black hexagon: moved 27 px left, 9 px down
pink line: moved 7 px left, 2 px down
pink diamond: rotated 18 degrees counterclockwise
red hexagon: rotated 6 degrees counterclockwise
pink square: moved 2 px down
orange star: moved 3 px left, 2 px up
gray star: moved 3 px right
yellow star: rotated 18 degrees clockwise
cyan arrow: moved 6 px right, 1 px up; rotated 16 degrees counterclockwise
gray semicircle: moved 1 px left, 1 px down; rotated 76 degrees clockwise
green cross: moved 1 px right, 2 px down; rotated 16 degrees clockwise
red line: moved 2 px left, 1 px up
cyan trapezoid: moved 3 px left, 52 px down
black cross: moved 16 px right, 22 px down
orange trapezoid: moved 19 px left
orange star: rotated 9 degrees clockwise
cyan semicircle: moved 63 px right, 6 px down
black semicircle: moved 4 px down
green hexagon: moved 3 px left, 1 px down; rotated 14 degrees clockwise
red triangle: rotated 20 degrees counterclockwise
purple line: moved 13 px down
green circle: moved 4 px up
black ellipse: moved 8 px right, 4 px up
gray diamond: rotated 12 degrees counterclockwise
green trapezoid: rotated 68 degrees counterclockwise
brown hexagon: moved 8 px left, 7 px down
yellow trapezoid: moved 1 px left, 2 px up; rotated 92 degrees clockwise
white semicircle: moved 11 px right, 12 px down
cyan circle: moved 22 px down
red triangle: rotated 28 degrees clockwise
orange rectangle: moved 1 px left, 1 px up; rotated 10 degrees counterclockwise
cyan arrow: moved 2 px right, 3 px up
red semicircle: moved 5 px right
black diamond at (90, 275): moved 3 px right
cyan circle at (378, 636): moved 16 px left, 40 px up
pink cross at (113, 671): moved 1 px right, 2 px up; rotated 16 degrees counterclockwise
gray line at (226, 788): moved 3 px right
************
Can you reproduce all of the material above, line for line and unchanged?

# Result
black hexagon: moved 27 px left, 9 px down
pink line: moved 7 px left, 2 px down
pink diamond: rotated 18 degrees counterclockwise
red hexagon: rotated 6 degrees counterclockwise
pink square: moved 2 px down
orange star: moved 3 px left, 2 px up
gray star: moved 3 px right
yellow star: rotated 18 degrees clockwise
cyan arrow: moved 6 px right, 1 px up; rotated 16 degrees counterclockwise
gray semicircle: moved 1 px left, 1 px down; rotated 76 degrees clockwise
green cross: moved 1 px right, 2 px down; rotated 16 degrees clockwise
red line: moved 2 px left, 1 px up
cyan trapezoid: moved 3 px left, 52 px down
black cross: moved 16 px right, 22 px down
orange trapezoid: moved 19 px left
orange star: rotated 9 degrees clockwise
cyan semicircle: moved 63 px right, 6 px down
black semicircle: moved 4 px down
green hexagon: moved 3 px left, 1 px down; rotated 14 degrees clockwise
red triangle: rotated 20 degrees counterclockwise
purple line: moved 13 px down
green circle: moved 4 px up
black ellipse: moved 8 px right, 4 px up
gray diamond: rotated 12 degrees counterclockwise
green trapezoid: rotated 68 degrees counterclockwise
brown hexagon: moved 8 px left, 7 px down
yellow trapezoid: moved 1 px left, 2 px up; rotated 92 degrees clockwise
white semicircle: moved 11 px right, 12 px down
cyan circle: moved 22 px down
red triangle: rotated 28 degrees clockwise
orange rectangle: moved 1 px left, 1 px up; rotated 10 degrees counterclockwise
cyan arrow: moved 2 px right, 3 px up
red semicircle: moved 5 px right
black diamond at (90, 275): moved 3 px right
cyan circle at (378, 636): moved 16 px left, 40 px up
pink cross at (113, 671): moved 1 px right, 2 px up; rotated 16 degrees counterclockwise
gray line at (226, 788): moved 3 px right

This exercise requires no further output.